» INSTRUCTIONS FOR THE TASK: When you reproduce the data, keep every word exactly as it stands and leave the pictures out.

» ENTRIES SHOWN:
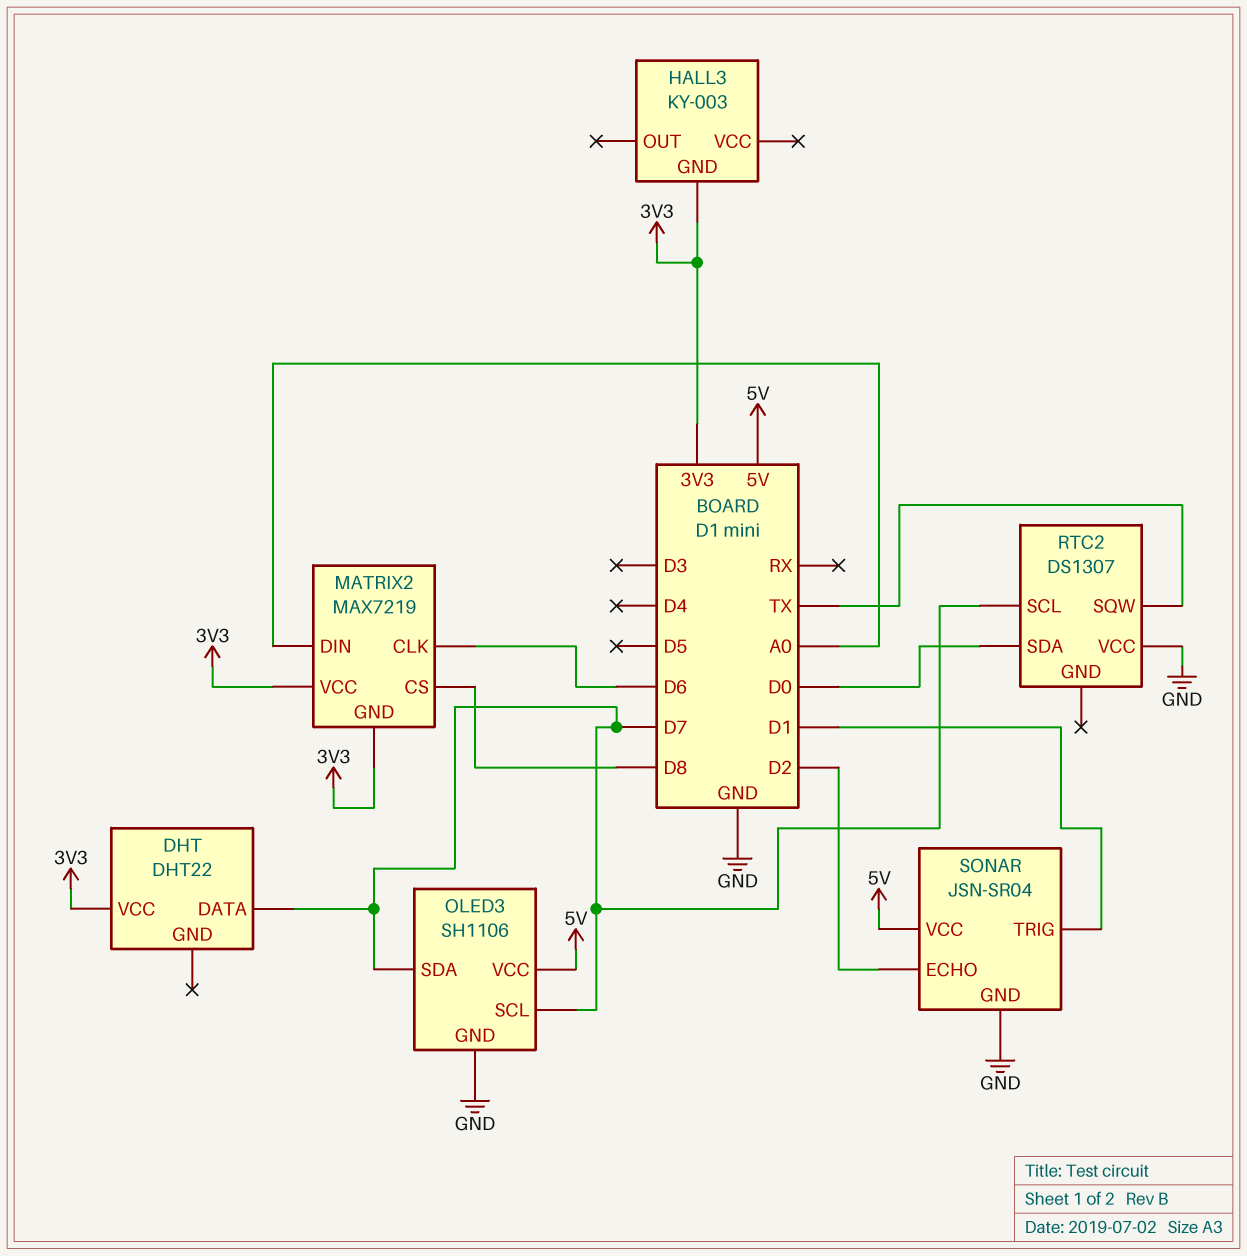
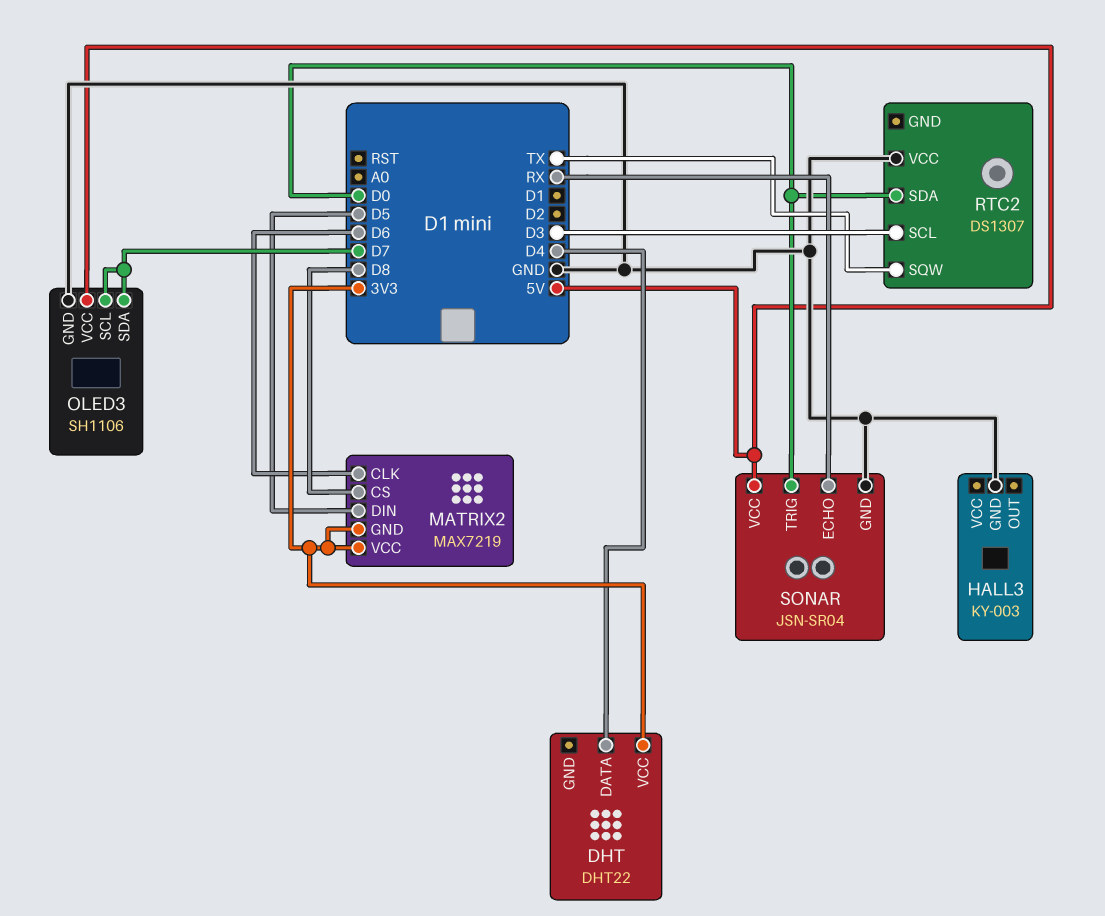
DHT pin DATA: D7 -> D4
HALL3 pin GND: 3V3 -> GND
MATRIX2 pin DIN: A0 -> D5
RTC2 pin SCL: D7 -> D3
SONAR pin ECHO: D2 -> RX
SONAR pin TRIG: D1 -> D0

» YOUR SOLUTION:
DHT pin DATA: D7 -> D4
HALL3 pin GND: 3V3 -> GND
MATRIX2 pin DIN: A0 -> D5
RTC2 pin SCL: D7 -> D3
SONAR pin ECHO: D2 -> RX
SONAR pin TRIG: D1 -> D0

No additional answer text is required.